[Start of section]

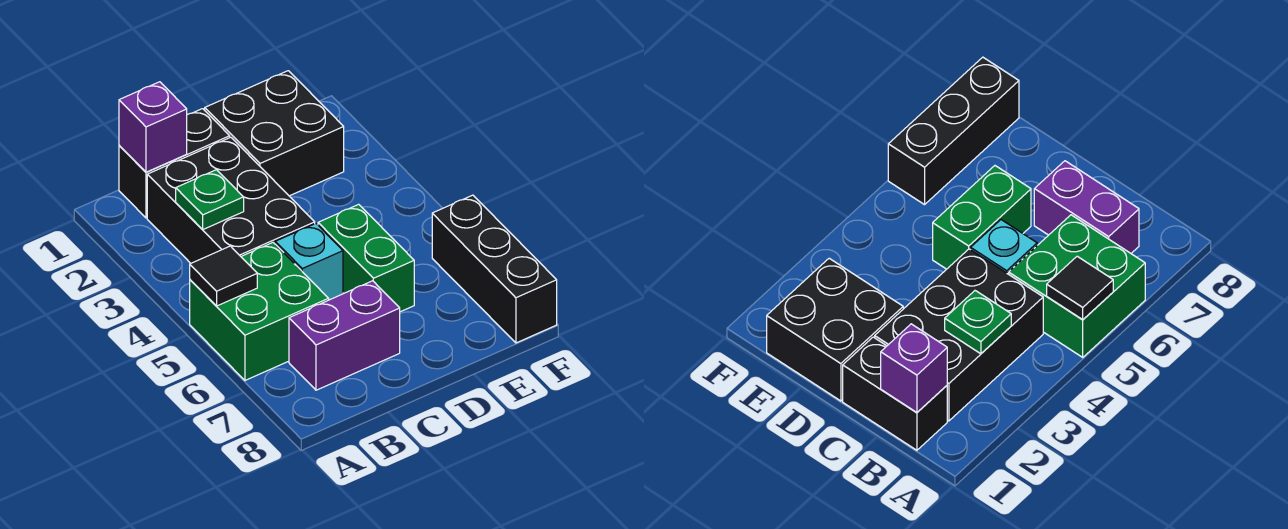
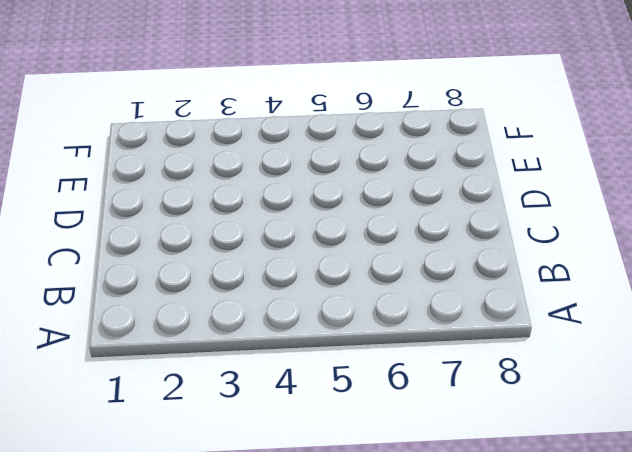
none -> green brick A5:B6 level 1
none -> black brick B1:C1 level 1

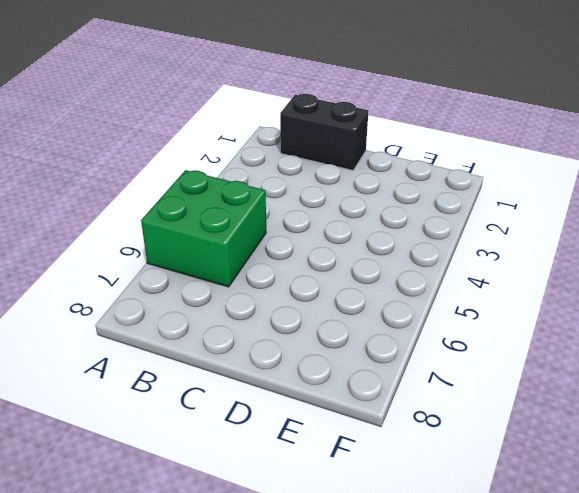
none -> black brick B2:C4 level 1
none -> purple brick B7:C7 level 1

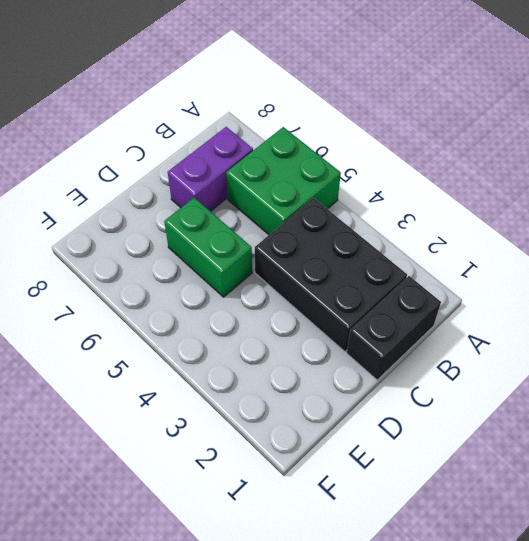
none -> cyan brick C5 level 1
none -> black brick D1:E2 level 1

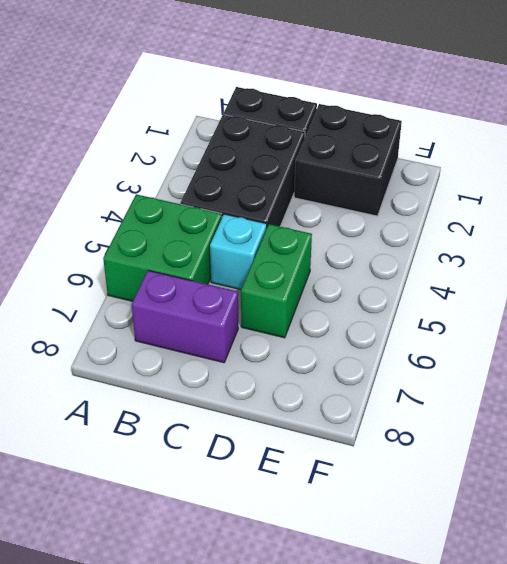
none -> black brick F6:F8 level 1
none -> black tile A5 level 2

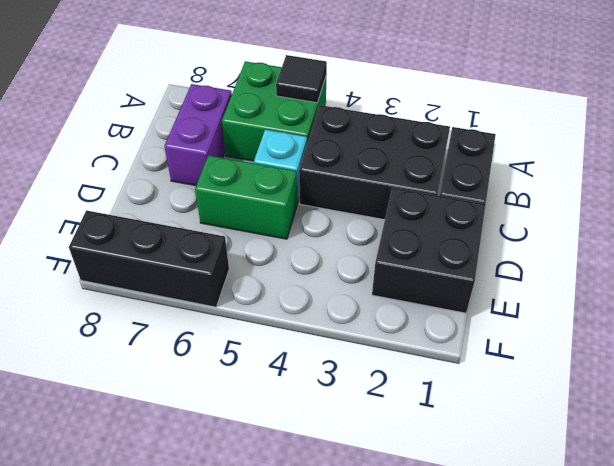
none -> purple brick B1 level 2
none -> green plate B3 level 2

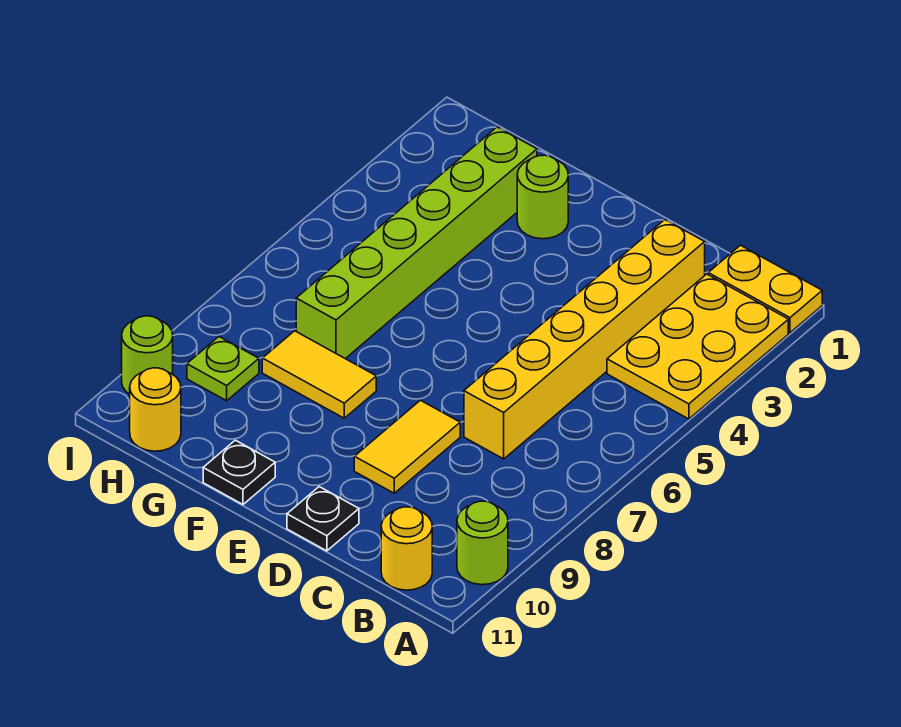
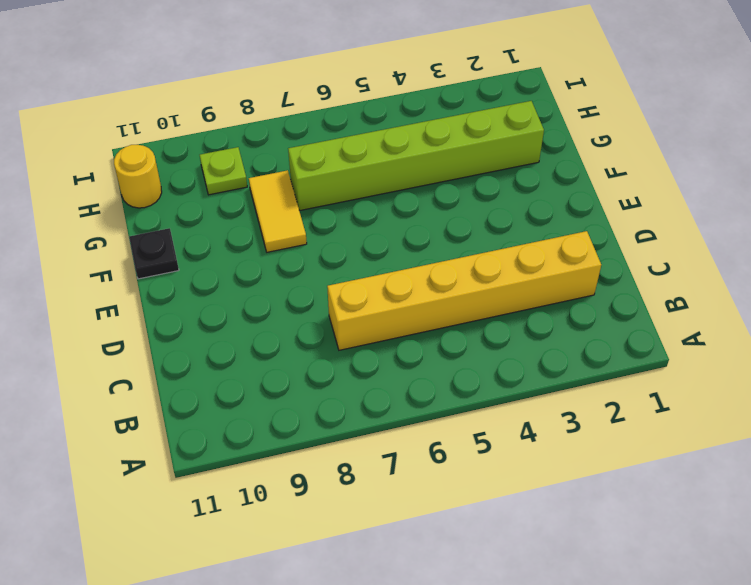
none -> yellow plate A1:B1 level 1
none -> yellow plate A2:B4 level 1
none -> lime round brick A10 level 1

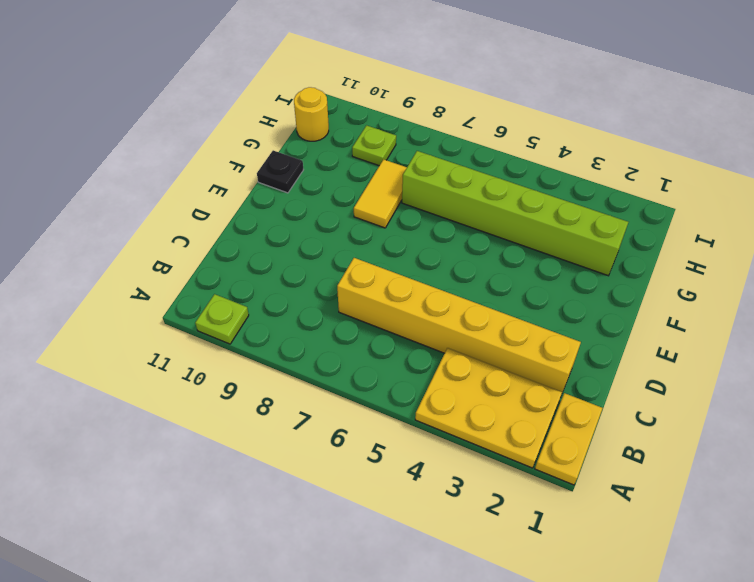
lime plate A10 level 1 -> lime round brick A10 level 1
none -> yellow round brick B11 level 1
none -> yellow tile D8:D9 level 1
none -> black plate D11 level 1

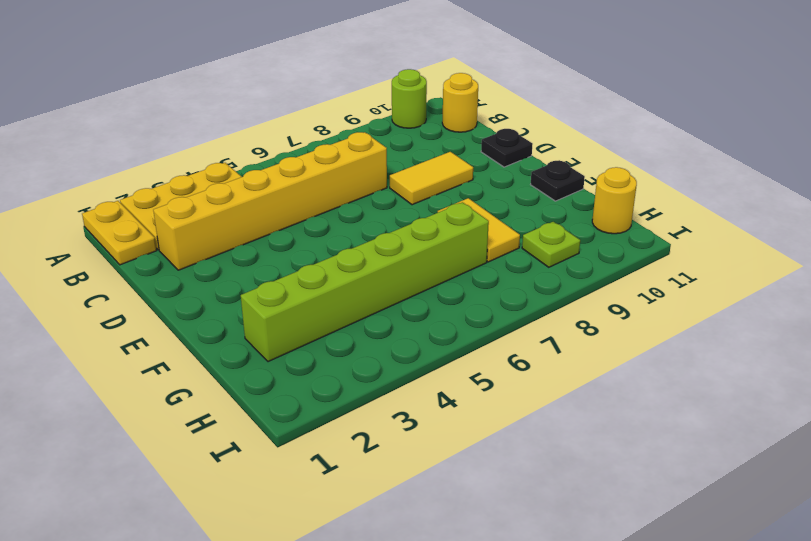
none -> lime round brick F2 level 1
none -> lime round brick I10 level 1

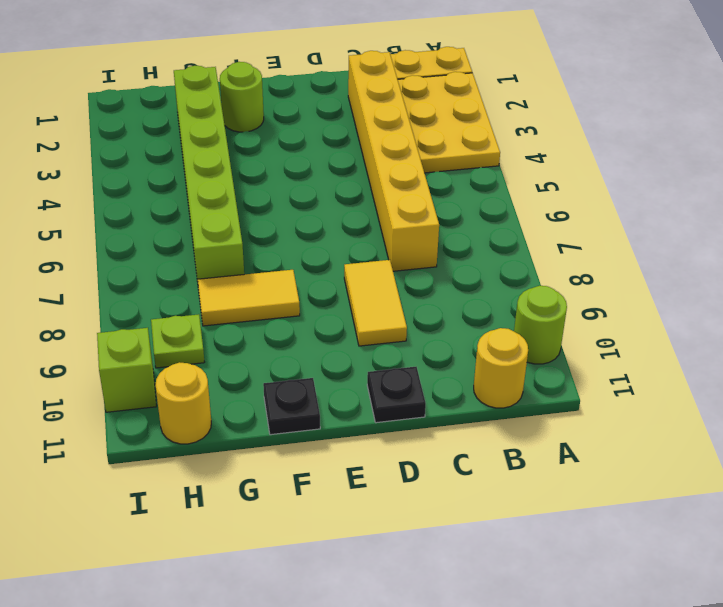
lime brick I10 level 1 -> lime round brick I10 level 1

[End of section]

* What is needed
Search the listing above for "lime" and copy every line that holds it.

* Answer area
none -> lime round brick A10 level 1
lime plate A10 level 1 -> lime round brick A10 level 1
none -> lime round brick F2 level 1
none -> lime round brick I10 level 1
lime brick I10 level 1 -> lime round brick I10 level 1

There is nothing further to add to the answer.